* _What the task asks_:
Report every line of the records below that includes the string "green".

[[ Records for this exercise, beginning ]]

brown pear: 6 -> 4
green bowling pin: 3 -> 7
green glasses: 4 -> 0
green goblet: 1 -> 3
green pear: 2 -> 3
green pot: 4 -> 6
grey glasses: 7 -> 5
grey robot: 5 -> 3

[[ Records for this exercise, end ]]
[[ Records for this exercise, beginning ]]

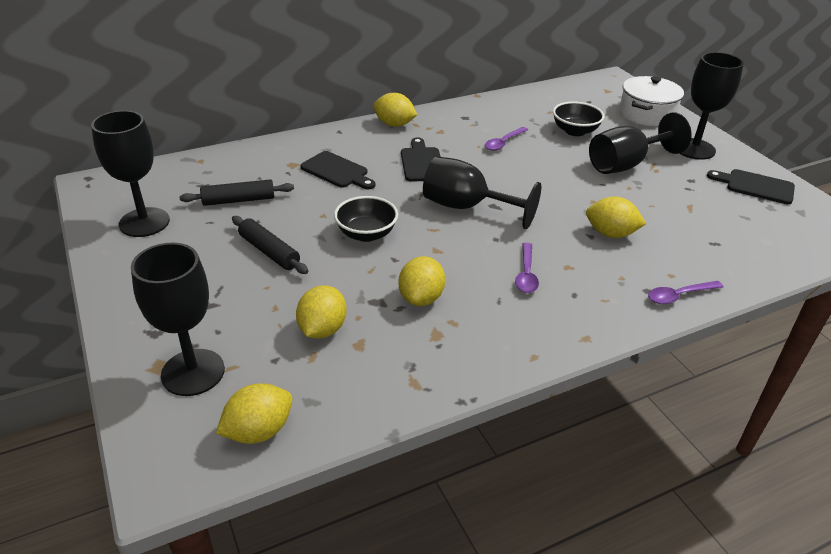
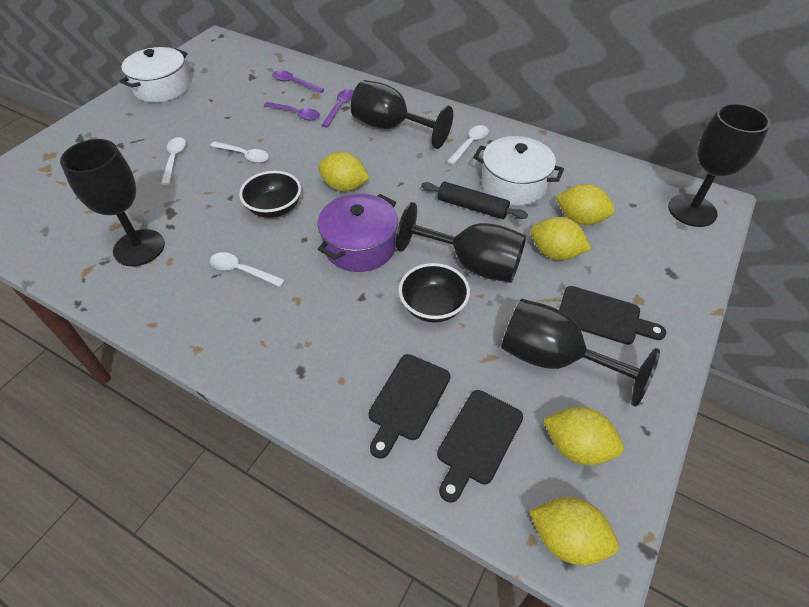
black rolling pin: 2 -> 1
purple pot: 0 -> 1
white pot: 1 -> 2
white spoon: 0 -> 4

[[ Records for this exercise, end ]]

* _Written response_:
green bowling pin: 3 -> 7
green glasses: 4 -> 0
green goblet: 1 -> 3
green pear: 2 -> 3
green pot: 4 -> 6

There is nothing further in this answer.